**Entries contained in a dataset**
——————

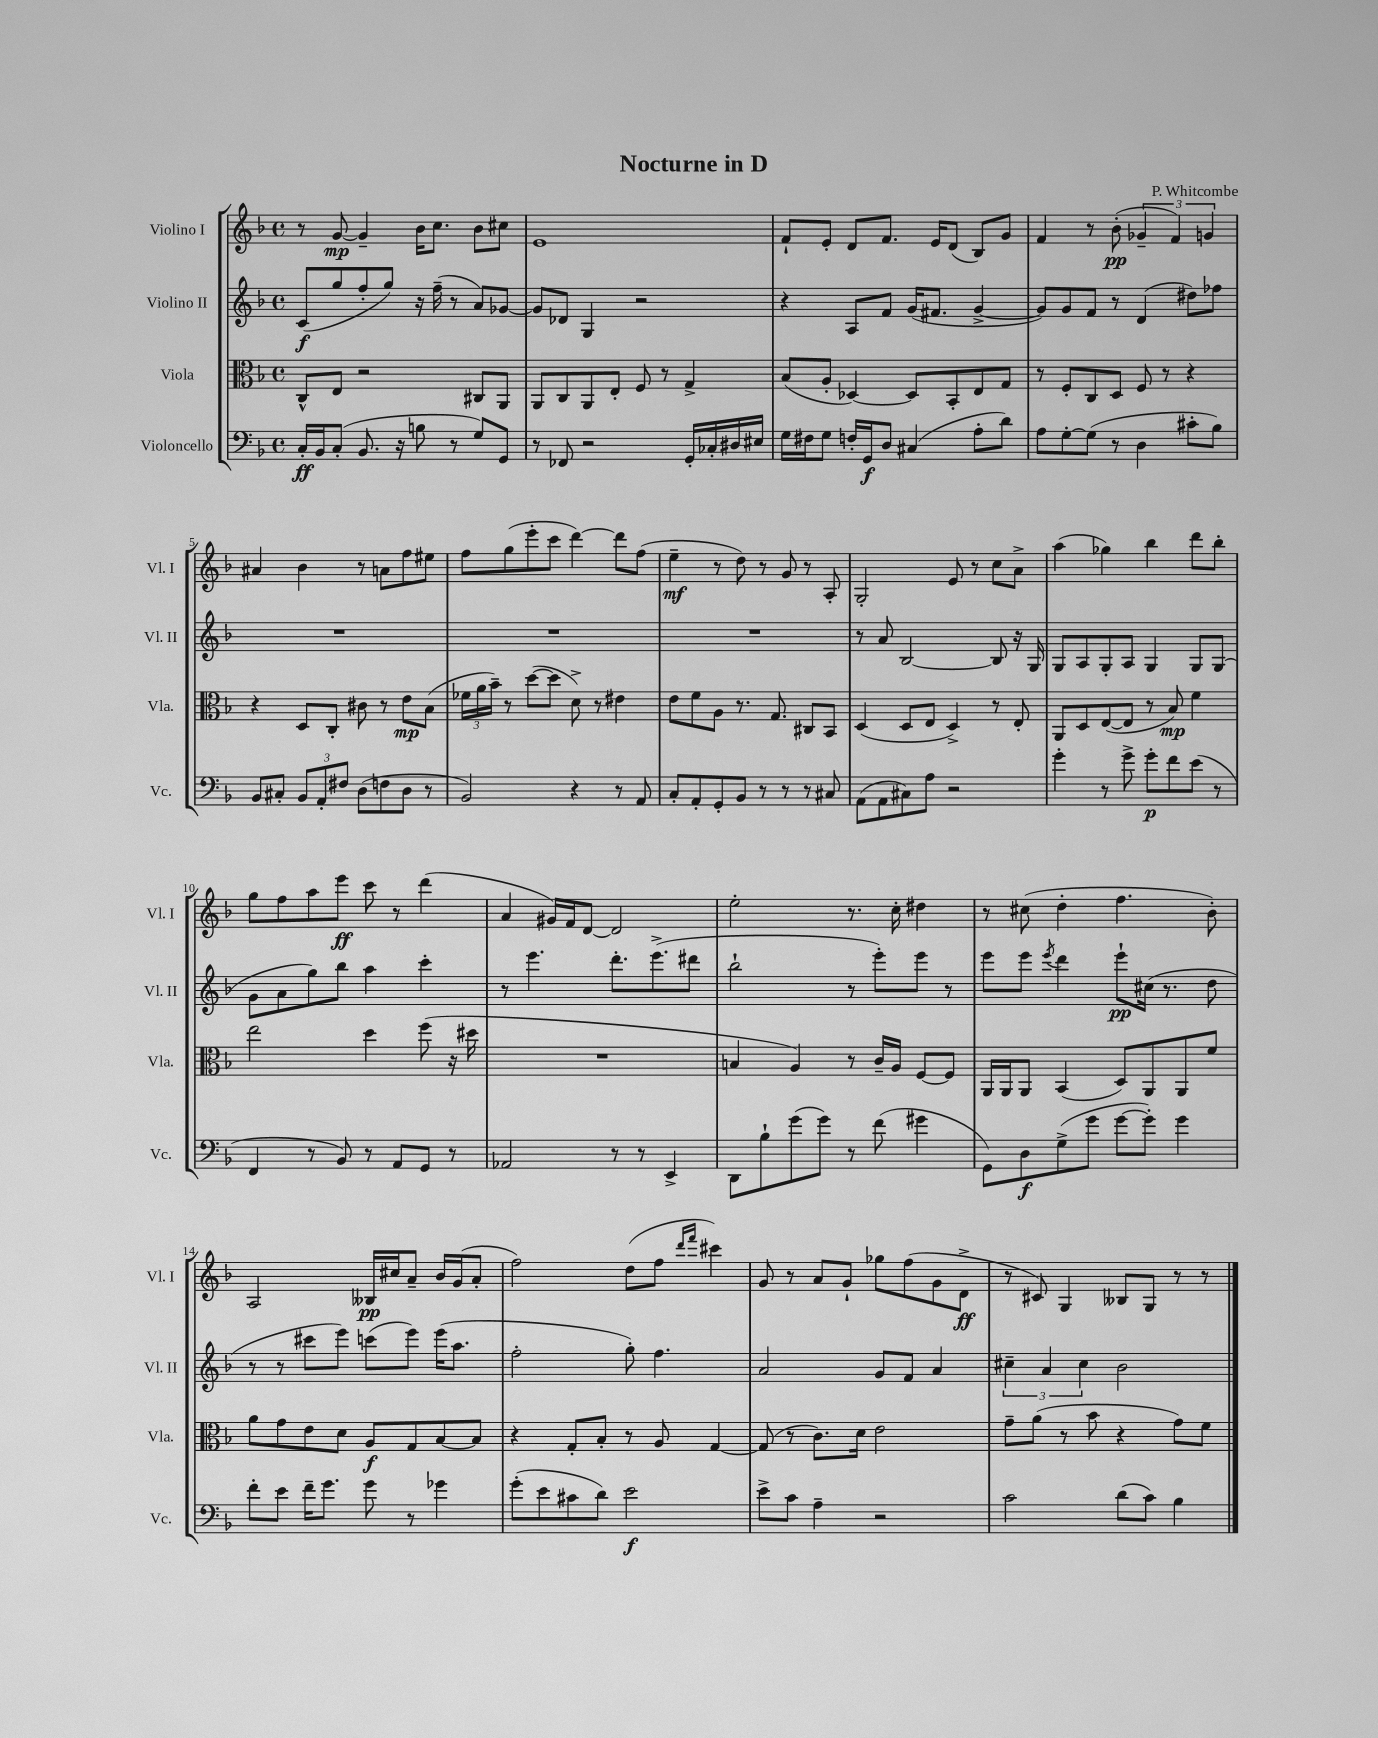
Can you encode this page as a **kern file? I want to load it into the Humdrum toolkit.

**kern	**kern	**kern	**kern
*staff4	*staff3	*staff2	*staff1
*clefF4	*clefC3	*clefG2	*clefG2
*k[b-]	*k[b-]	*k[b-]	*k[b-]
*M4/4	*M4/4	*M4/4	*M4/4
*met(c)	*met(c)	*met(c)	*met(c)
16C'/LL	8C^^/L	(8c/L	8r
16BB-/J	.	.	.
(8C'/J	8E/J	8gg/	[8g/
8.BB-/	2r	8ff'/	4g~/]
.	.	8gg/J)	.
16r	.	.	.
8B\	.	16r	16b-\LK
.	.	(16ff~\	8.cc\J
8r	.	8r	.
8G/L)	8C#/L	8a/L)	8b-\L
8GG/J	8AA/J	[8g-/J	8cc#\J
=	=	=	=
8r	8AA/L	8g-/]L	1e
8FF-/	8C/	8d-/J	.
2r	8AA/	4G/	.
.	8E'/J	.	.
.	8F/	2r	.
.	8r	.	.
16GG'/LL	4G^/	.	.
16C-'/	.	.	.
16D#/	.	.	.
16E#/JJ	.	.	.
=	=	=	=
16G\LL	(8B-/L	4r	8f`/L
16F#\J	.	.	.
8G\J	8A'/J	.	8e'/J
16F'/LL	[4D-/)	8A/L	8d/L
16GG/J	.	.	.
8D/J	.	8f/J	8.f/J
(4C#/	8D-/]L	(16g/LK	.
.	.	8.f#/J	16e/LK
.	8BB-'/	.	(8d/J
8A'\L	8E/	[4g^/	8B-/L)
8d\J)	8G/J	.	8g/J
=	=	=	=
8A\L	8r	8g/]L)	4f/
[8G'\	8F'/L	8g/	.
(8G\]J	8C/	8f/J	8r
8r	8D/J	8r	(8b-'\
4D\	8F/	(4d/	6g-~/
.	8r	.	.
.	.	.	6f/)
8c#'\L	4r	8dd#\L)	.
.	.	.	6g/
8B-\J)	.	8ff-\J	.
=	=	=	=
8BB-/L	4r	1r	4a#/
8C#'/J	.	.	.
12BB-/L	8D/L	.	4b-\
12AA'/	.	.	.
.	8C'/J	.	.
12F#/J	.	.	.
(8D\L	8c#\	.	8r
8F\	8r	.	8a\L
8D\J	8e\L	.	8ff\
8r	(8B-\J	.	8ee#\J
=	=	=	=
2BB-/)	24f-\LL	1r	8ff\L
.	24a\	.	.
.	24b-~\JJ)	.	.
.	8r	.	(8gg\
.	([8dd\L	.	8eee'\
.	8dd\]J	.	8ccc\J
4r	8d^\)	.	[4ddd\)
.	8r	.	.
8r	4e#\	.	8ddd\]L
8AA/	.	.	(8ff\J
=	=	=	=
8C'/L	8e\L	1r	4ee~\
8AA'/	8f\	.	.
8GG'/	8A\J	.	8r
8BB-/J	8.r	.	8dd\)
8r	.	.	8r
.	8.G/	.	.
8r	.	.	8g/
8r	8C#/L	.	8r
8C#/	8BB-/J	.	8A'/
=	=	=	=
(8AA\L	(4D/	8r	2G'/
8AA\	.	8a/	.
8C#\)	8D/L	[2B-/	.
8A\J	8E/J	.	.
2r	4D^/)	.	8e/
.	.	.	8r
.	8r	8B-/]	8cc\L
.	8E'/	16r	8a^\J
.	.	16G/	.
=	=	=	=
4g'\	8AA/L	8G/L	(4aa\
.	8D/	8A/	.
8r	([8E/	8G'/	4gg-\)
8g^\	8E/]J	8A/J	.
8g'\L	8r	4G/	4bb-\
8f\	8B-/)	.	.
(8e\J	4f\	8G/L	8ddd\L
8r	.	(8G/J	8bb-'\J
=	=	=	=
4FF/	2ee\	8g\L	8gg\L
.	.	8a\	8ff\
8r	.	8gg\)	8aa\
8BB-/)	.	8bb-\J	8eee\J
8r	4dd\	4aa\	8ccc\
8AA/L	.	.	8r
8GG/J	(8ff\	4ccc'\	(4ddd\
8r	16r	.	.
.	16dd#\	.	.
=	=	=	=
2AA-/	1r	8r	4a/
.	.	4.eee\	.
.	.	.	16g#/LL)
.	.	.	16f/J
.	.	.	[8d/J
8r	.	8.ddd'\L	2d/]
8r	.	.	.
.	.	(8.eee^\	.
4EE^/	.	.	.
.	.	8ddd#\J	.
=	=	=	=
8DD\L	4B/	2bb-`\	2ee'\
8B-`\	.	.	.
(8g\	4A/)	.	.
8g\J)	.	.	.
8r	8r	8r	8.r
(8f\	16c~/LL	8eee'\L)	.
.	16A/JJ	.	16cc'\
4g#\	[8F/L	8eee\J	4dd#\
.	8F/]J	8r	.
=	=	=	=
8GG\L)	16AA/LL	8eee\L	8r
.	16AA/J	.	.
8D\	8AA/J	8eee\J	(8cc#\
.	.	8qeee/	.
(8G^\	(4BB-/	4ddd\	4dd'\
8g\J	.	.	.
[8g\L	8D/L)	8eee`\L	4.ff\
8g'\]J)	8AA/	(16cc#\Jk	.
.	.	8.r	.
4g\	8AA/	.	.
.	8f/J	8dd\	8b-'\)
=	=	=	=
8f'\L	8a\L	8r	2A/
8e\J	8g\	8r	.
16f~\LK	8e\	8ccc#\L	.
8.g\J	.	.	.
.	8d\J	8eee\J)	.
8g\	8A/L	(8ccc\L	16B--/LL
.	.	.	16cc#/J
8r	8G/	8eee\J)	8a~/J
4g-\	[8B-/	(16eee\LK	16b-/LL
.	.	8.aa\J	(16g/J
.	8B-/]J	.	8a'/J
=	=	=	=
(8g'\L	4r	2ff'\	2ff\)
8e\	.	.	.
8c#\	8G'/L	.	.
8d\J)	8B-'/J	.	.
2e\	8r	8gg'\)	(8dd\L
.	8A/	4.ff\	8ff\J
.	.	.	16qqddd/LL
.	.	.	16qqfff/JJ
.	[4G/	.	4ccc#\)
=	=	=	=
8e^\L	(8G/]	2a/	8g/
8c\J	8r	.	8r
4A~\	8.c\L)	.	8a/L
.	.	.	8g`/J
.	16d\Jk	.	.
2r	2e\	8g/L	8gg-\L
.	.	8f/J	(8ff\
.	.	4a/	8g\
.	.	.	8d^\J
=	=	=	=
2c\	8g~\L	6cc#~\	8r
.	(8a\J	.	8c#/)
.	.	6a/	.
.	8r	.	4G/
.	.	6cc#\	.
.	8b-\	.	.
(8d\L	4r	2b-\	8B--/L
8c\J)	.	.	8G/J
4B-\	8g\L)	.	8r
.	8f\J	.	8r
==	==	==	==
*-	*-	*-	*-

——————

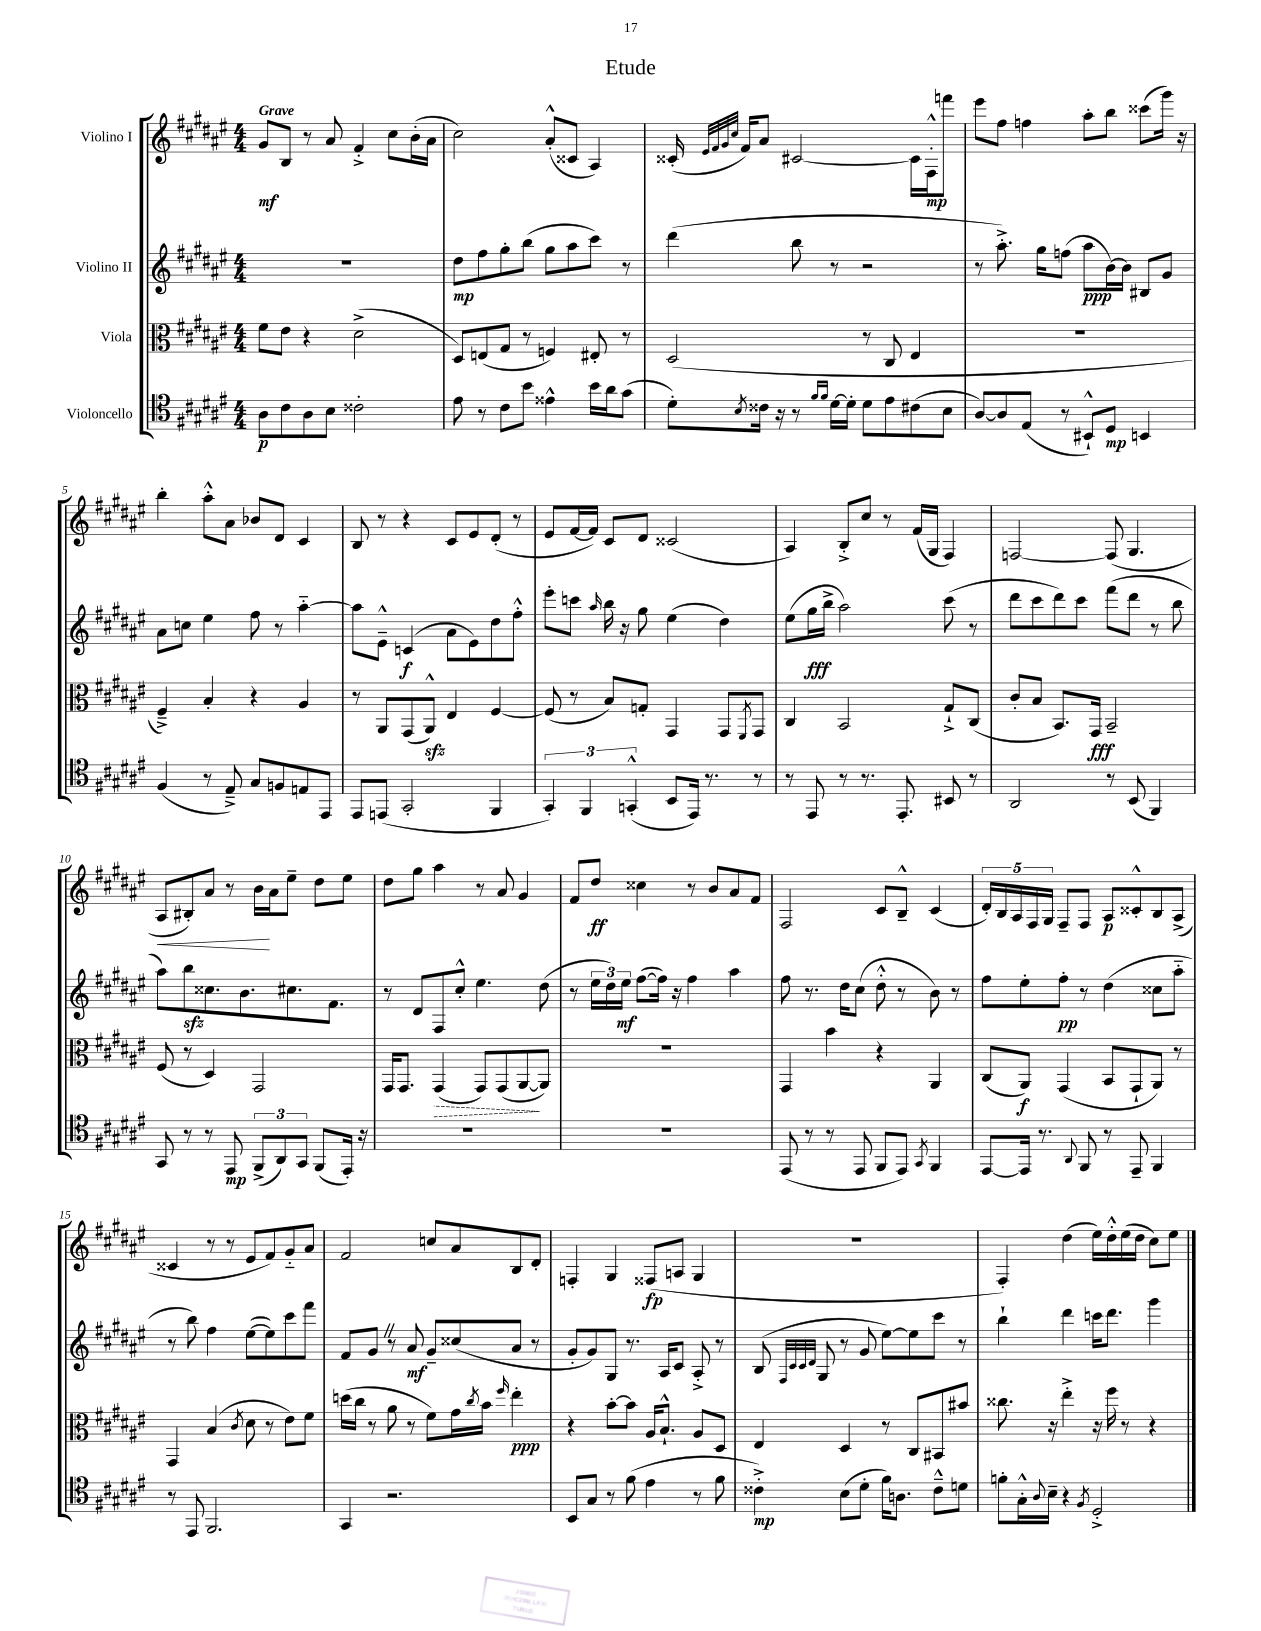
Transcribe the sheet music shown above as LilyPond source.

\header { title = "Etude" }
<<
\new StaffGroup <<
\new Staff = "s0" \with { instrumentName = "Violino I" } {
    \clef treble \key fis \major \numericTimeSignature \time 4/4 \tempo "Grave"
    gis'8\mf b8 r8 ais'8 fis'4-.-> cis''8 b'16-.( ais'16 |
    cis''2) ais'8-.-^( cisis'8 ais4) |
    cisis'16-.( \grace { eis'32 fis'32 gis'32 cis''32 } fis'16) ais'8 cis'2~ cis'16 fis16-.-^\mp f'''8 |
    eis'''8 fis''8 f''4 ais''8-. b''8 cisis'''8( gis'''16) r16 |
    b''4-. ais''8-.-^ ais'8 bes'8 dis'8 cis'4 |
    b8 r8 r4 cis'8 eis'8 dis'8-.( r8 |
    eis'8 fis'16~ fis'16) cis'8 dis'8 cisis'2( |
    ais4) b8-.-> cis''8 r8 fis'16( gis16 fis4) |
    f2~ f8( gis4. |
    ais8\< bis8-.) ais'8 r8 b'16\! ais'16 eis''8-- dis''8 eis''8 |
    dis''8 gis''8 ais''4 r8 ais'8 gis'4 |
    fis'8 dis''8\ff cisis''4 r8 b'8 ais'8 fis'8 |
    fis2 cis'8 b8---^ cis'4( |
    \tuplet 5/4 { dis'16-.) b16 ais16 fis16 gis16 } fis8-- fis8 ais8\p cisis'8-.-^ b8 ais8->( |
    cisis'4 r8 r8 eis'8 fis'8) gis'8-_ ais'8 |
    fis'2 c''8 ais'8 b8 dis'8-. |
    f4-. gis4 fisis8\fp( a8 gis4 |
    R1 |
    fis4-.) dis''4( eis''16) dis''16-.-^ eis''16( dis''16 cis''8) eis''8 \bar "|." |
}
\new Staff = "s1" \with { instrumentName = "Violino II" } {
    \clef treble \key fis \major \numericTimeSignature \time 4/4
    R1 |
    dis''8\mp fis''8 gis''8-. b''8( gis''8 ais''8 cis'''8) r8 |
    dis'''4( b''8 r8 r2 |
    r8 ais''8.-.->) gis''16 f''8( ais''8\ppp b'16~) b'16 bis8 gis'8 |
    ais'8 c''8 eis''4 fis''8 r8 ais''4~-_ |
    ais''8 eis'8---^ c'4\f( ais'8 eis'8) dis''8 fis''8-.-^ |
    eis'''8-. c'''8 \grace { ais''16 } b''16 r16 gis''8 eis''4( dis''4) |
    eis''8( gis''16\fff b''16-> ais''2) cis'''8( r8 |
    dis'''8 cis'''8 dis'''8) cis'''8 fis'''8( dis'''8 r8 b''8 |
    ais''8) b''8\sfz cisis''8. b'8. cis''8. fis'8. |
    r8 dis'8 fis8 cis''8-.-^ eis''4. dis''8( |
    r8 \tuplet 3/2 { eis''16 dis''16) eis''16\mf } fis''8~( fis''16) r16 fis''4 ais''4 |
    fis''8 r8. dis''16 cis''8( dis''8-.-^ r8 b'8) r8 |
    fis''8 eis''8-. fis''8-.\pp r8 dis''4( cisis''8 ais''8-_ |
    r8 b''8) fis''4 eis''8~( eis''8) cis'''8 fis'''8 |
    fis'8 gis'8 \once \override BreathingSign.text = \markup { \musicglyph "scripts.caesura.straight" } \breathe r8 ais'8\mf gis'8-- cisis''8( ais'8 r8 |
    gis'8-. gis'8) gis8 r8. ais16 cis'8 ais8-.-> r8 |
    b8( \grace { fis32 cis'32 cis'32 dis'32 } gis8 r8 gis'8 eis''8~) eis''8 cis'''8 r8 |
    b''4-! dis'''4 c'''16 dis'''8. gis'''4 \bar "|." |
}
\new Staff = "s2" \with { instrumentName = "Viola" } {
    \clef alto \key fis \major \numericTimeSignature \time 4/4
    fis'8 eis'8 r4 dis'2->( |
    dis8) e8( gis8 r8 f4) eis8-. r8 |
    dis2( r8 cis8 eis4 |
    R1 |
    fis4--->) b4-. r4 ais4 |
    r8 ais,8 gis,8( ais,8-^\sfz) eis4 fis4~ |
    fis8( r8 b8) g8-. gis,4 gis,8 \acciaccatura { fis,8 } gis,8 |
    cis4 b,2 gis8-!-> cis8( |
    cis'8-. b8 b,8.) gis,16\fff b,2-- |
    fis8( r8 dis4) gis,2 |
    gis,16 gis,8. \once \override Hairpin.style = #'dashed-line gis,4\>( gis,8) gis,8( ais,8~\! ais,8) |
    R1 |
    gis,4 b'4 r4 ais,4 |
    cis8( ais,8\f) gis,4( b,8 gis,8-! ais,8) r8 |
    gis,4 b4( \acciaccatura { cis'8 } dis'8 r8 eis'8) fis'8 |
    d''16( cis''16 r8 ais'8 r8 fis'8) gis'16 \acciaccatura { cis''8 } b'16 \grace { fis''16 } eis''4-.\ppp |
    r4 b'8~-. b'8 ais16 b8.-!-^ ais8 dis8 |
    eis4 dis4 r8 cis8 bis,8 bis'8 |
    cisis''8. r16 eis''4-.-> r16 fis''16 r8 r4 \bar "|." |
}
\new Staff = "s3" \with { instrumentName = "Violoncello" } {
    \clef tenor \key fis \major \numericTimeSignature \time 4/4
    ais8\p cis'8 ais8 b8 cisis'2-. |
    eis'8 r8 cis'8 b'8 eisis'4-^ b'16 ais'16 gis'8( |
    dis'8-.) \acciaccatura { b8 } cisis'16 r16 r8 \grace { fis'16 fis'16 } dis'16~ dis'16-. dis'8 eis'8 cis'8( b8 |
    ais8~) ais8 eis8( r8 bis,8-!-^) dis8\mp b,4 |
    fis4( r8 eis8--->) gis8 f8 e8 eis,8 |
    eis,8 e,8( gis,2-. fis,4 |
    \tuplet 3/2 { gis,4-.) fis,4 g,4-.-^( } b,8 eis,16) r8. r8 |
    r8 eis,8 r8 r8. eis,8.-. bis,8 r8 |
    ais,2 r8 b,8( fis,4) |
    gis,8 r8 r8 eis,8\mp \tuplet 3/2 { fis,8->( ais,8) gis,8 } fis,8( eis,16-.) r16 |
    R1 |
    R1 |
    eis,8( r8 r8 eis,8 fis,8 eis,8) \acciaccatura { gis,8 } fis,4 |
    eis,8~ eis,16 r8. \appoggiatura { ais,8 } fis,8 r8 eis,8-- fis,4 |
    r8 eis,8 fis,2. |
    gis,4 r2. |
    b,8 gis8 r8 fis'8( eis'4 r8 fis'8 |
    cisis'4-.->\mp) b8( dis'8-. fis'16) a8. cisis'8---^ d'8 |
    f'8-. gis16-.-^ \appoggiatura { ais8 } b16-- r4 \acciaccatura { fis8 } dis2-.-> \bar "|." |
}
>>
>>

——————

**Request**
Tally the lines in the entries above that contain the string "Violino", treating uppercase and lowercase as different. Reply with the number alone.

**Answer in full**
2